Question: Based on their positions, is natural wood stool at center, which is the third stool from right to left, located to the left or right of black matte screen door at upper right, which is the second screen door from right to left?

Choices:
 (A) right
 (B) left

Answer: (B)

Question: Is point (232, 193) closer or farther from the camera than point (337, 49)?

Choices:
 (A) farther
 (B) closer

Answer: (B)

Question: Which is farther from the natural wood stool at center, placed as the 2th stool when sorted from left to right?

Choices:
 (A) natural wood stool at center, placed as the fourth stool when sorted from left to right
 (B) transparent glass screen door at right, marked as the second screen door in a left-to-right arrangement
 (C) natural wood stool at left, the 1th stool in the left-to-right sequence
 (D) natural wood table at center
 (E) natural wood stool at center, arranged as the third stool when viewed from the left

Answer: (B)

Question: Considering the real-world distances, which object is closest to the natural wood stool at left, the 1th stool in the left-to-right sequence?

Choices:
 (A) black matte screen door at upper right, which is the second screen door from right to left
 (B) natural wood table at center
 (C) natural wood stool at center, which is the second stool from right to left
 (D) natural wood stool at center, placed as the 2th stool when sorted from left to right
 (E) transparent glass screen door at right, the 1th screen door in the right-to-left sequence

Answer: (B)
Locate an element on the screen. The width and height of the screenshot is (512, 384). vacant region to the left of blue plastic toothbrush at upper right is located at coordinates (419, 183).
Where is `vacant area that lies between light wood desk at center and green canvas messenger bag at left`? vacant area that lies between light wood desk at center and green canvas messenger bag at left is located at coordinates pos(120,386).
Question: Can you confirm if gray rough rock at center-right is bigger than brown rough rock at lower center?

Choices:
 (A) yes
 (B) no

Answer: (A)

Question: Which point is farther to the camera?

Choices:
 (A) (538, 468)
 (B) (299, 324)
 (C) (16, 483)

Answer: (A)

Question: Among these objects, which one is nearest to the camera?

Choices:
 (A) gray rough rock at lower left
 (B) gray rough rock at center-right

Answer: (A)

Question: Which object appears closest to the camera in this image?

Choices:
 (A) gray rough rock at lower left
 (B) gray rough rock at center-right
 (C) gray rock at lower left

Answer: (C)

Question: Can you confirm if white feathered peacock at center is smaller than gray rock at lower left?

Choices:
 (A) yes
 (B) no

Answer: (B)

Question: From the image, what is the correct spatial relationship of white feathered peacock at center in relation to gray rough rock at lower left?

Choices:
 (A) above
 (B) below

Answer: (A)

Exercise:
Arrange the records as a numbered list, from the line containing "Question: Which point" through the end of the records, inclusive, leaving out blank lines.

Response below:
1. Question: Which point is farther to the camera?
2. Choices:
3.  (A) (538, 468)
4.  (B) (299, 324)
5.  (C) (16, 483)
6. Answer: (A)
7. Question: Among these objects, which one is nearest to the camera?
8. Choices:
9.  (A) gray rough rock at lower left
10.  (B) gray rough rock at center-right
11. Answer: (A)
12. Question: Which object appears closest to the camera in this image?
13. Choices:
14.  (A) gray rough rock at lower left
15.  (B) gray rough rock at center-right
16.  (C) gray rock at lower left
17. Answer: (C)
18. Question: Can you confirm if white feathered peacock at center is smaller than gray rock at lower left?
19. Choices:
20.  (A) yes
21.  (B) no
22. Answer: (B)
23. Question: From the image, what is the correct spatial relationship of white feathered peacock at center in relation to gray rough rock at lower left?
24. Choices:
25.  (A) above
26.  (B) below
27. Answer: (A)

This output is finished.